**Problem**
Every line with the string "none" should be copied from the data.
╭─ Records to process
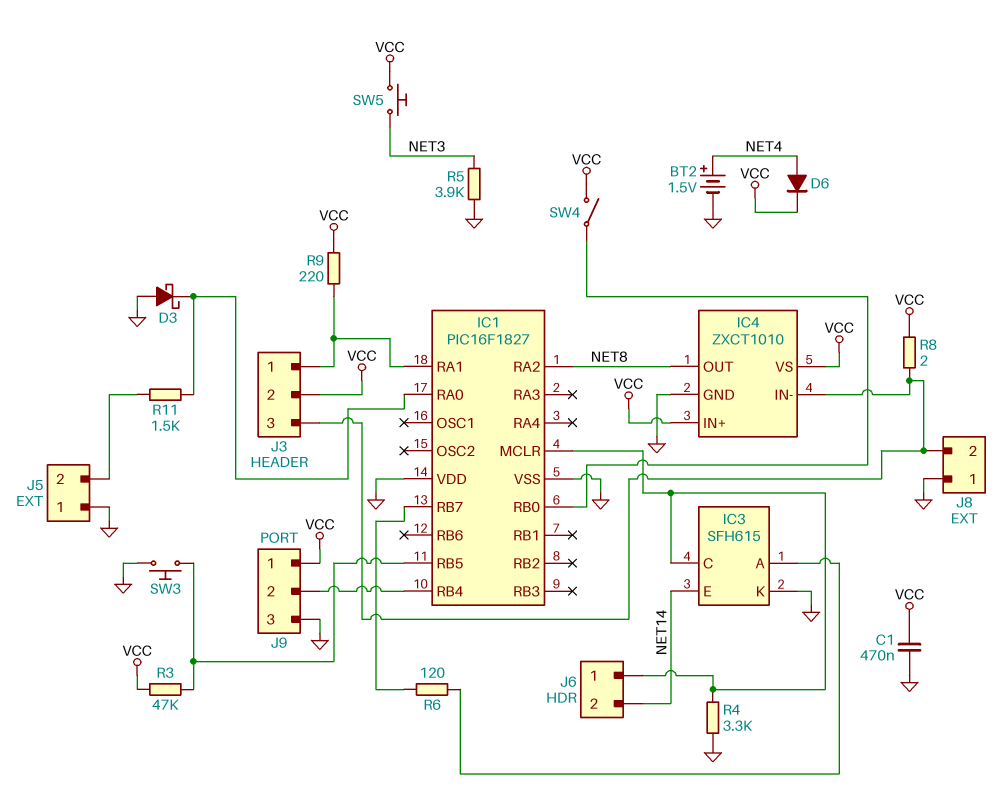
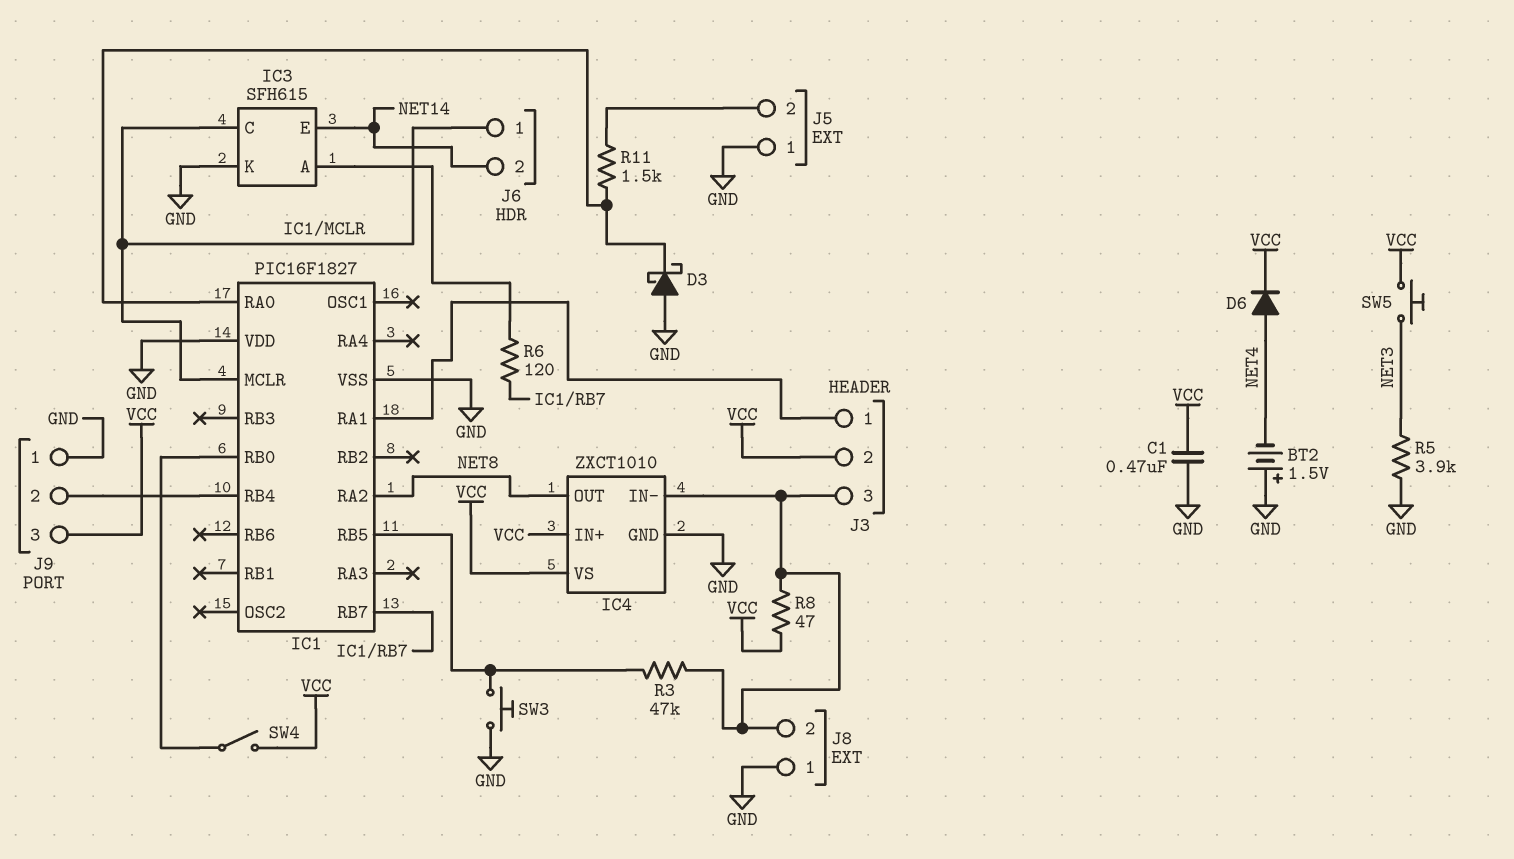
BT2: 1.5V (plus NET4, minus GND) -> 1.5V (plus GND, minus NET4)
J9 pin 1: VCC -> GND
J9 pin 3: GND -> VCC
R3: 47k (IC1/RB5, VCC) -> 47k (IC1/RB5, IC4/IN-)
R4: 3.3k (GND, IC1/MCLR) -> none
R8: 2 (IC4/IN-, VCC) -> 47 (IC4/IN-, VCC)
R9: 220 (IC1/RA1, VCC) -> none

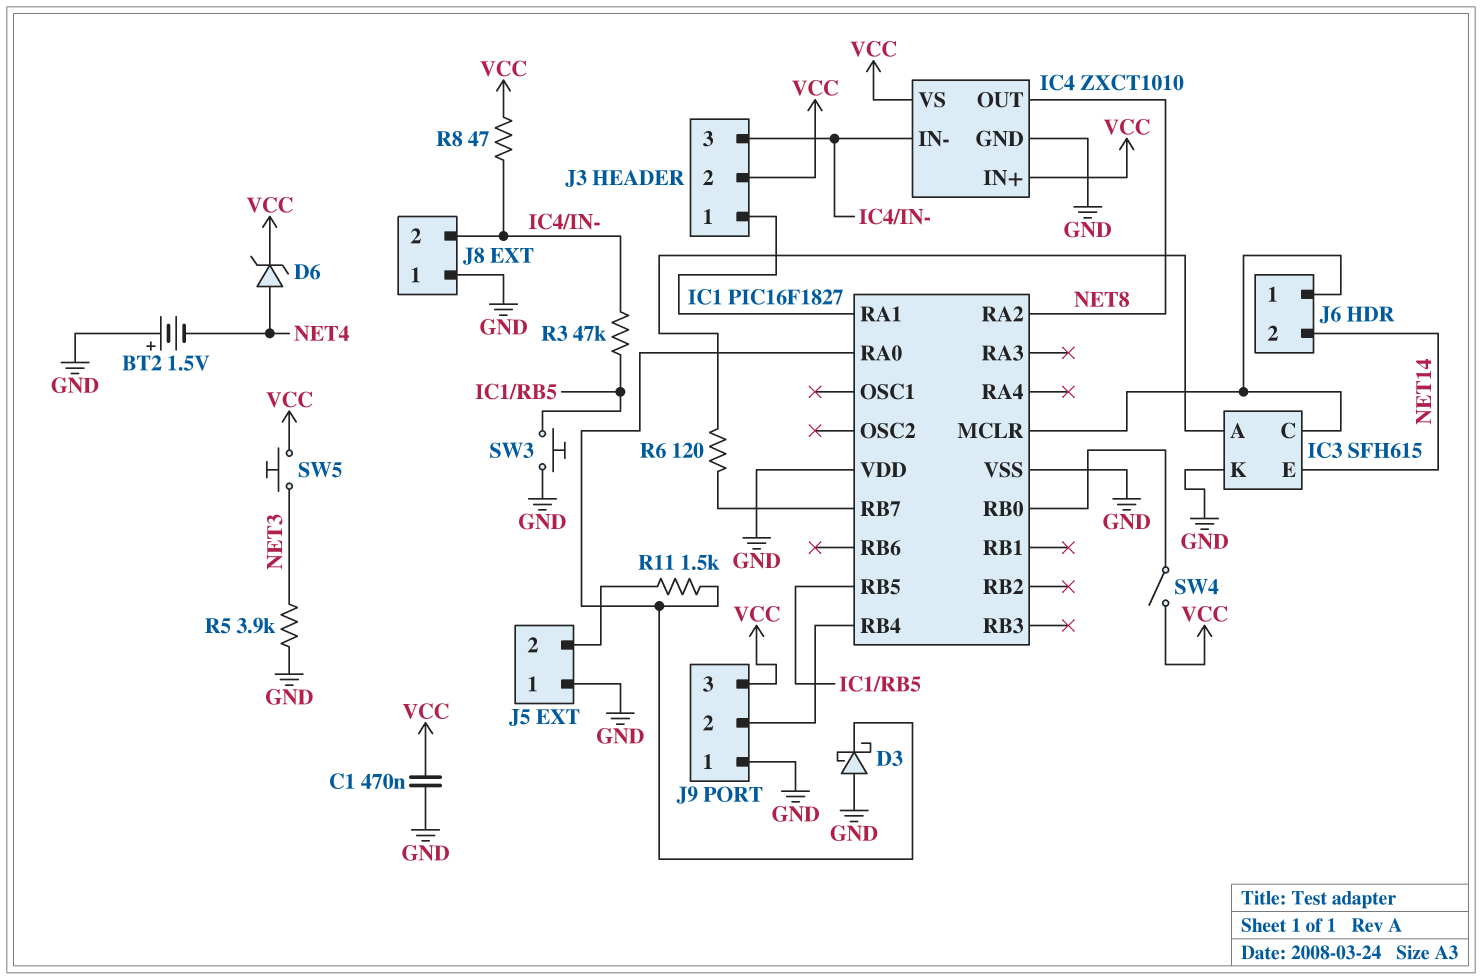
D6: diode (A NET4, K VCC) -> zener (A NET4, K VCC)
╰─
**Problem solution**
R4: 3.3k (GND, IC1/MCLR) -> none
R9: 220 (IC1/RA1, VCC) -> none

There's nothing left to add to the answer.